Goal of the exercise: When you have gone through the records, report how many lines include "moved", giving the number and nothing more.

++++ Available records

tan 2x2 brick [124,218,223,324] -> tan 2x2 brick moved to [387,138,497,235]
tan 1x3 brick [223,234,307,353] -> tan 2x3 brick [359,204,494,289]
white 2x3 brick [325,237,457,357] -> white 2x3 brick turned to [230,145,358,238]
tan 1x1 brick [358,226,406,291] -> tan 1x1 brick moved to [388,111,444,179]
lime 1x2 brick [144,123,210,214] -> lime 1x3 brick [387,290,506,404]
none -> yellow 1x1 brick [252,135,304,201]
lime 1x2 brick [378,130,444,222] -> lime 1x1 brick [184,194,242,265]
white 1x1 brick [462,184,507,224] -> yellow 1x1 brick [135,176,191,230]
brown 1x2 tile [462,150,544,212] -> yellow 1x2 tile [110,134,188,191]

++++++++
++++ Available records

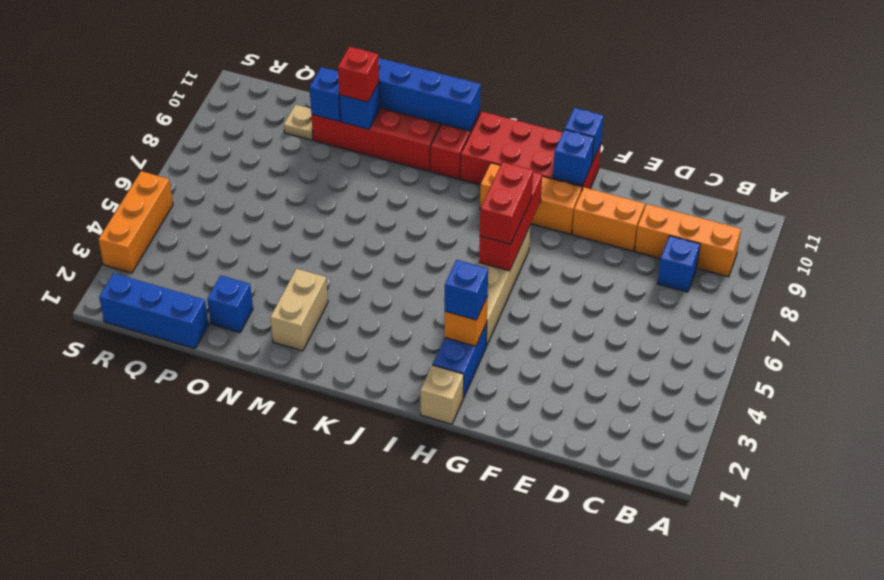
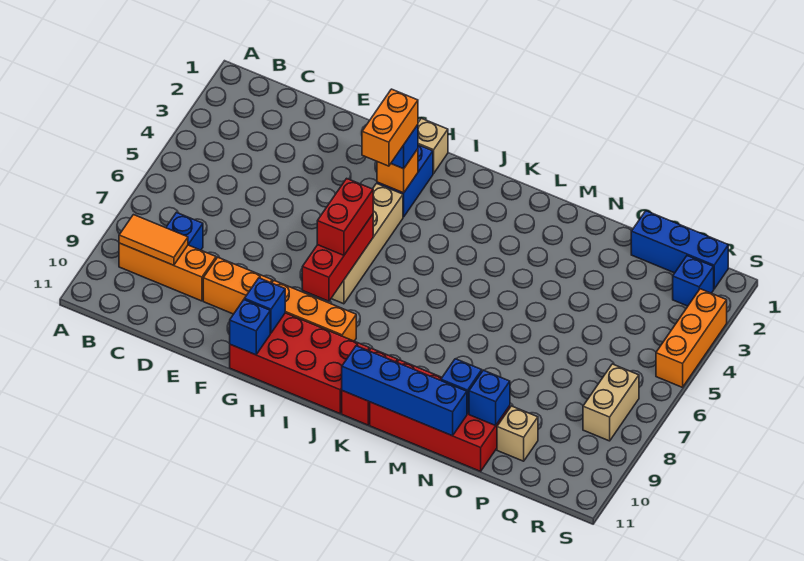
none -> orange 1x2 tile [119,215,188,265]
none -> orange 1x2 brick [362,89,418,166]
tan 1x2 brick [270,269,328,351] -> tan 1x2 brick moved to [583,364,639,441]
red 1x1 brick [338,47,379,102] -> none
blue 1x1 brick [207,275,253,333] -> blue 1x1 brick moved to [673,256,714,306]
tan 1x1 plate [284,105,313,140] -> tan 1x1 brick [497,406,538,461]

++++++++
++++ Available records

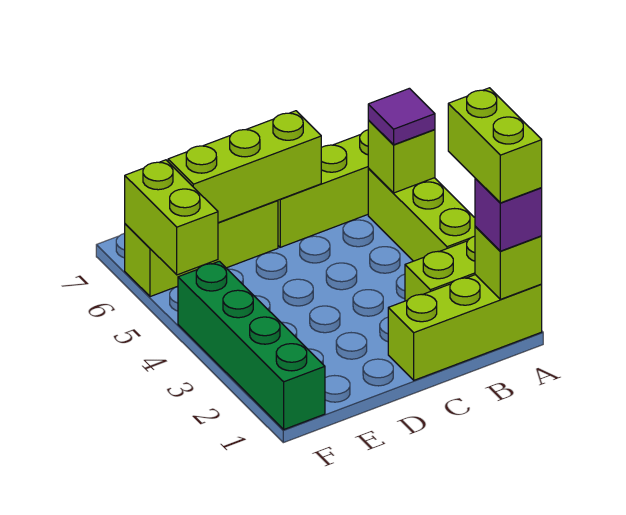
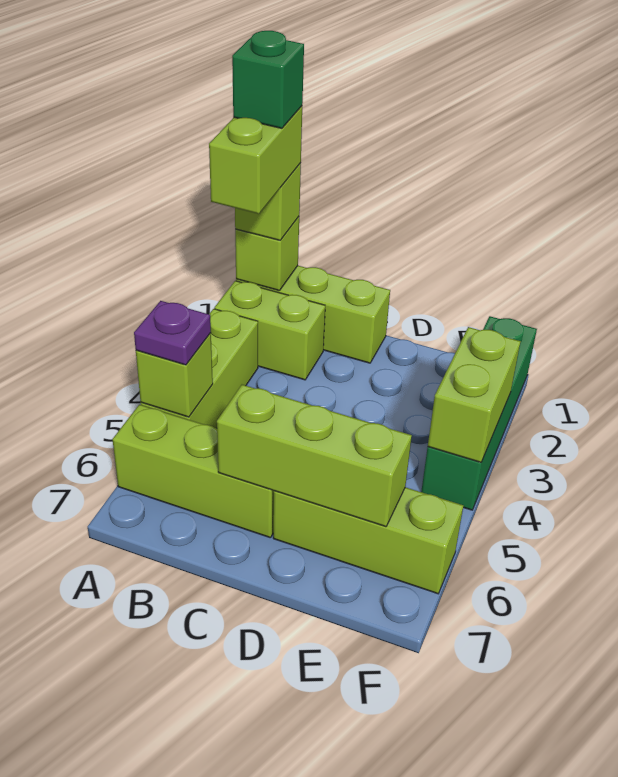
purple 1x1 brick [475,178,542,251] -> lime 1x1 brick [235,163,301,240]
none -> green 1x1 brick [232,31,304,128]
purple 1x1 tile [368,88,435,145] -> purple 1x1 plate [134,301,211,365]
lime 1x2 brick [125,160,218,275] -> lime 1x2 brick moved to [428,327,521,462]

++++++++

Result for this task: 5